* YOUR OBJECTIVE:
Reproduce every line of the listing below verbatim, omitting the pictures.

===== DATASET ENTRIES =====

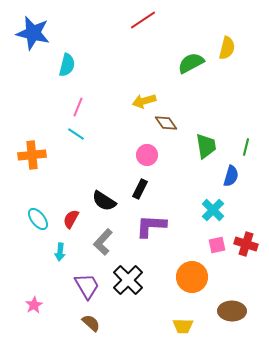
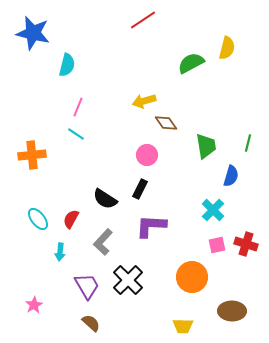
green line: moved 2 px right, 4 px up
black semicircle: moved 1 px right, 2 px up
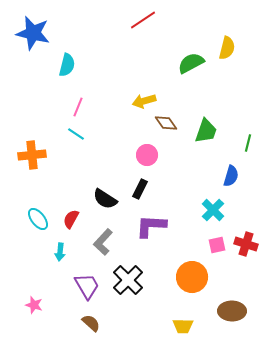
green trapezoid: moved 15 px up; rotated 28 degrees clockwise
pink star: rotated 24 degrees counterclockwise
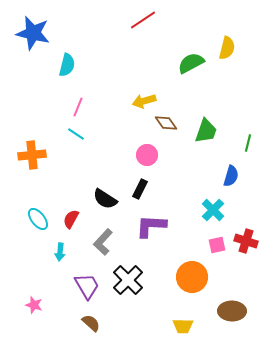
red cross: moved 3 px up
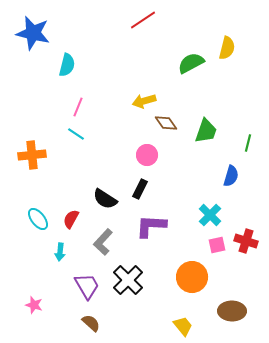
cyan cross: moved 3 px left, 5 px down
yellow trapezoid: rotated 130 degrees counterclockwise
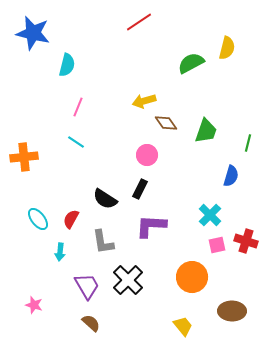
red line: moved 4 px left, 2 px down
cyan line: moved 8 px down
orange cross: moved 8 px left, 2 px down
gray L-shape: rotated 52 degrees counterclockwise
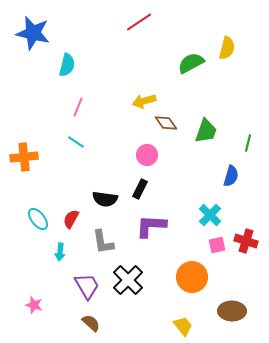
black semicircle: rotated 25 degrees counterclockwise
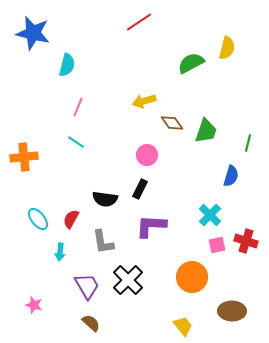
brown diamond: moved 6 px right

=====

* FULL ANSWER:
green line: moved 2 px right, 4 px up
black semicircle: moved 1 px right, 2 px up
green trapezoid: moved 15 px up; rotated 28 degrees clockwise
pink star: rotated 24 degrees counterclockwise
red cross: moved 3 px up
cyan cross: moved 3 px left, 5 px down
yellow trapezoid: rotated 130 degrees counterclockwise
red line: moved 4 px left, 2 px down
cyan line: moved 8 px down
orange cross: moved 8 px left, 2 px down
gray L-shape: rotated 52 degrees counterclockwise
black semicircle: rotated 25 degrees counterclockwise
brown diamond: moved 6 px right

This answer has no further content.